A letter-for-letter copy of the listing is required, with no pictures in it.

---------- Dataset entries ----------

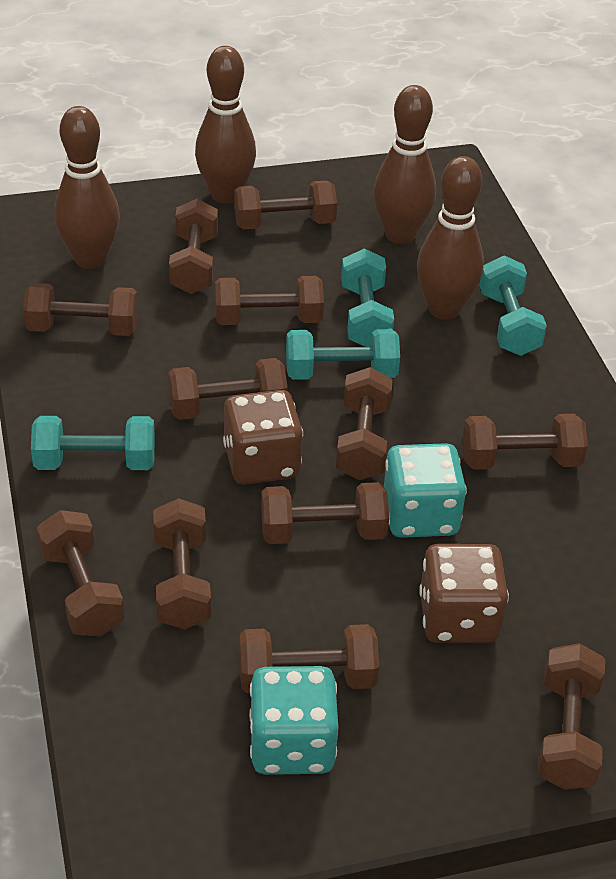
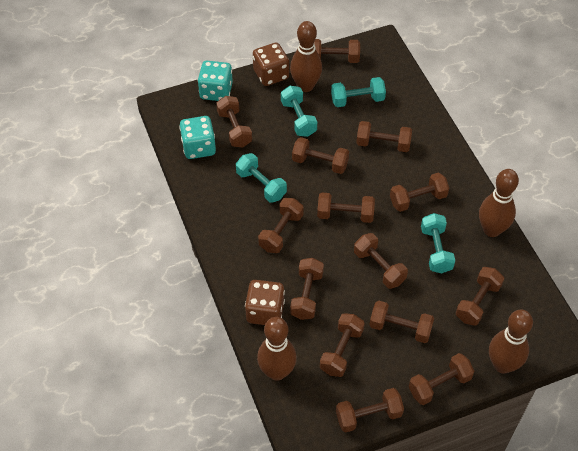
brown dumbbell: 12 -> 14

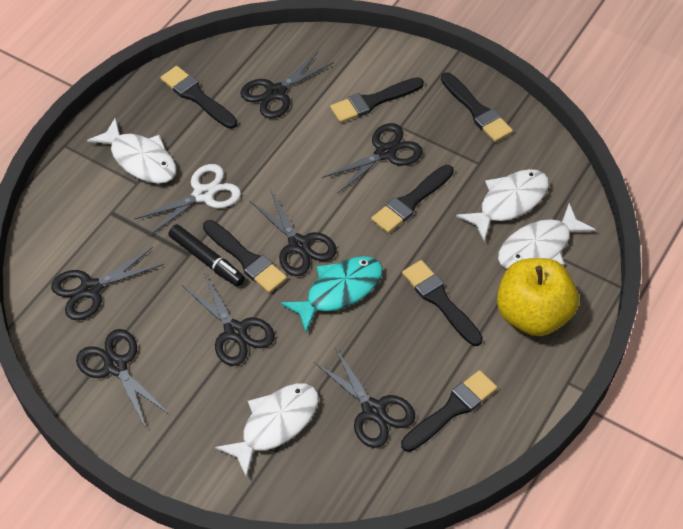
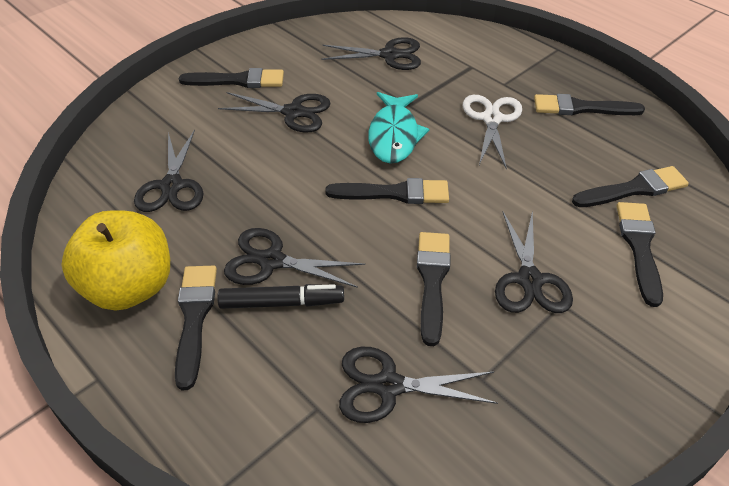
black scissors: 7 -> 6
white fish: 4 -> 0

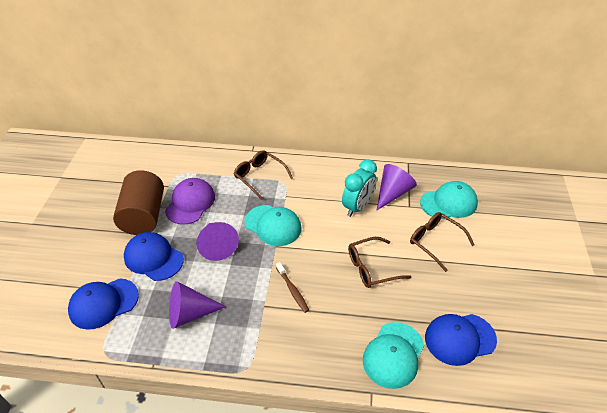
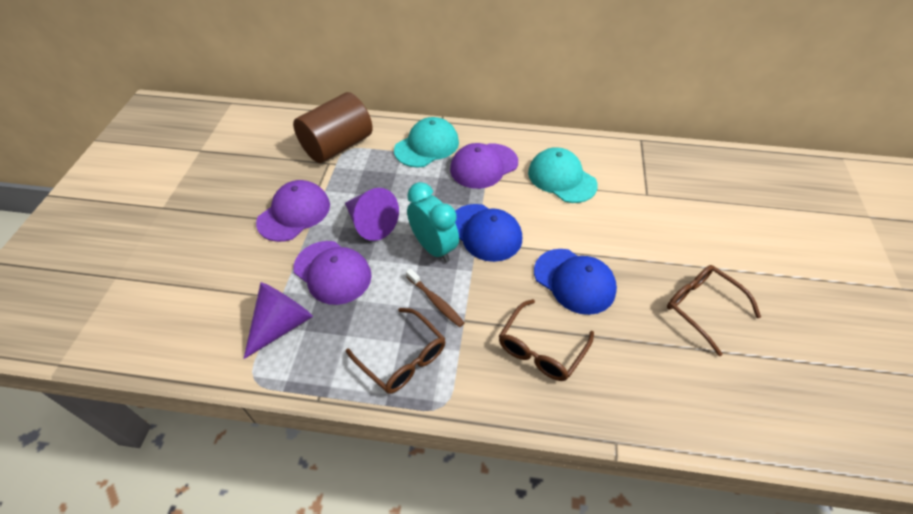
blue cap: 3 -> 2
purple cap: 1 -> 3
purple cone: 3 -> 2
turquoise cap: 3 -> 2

----------

▶ _Written solution_:
brown dumbbell: 12 -> 14

black scissors: 7 -> 6
white fish: 4 -> 0

blue cap: 3 -> 2
purple cap: 1 -> 3
purple cone: 3 -> 2
turquoise cap: 3 -> 2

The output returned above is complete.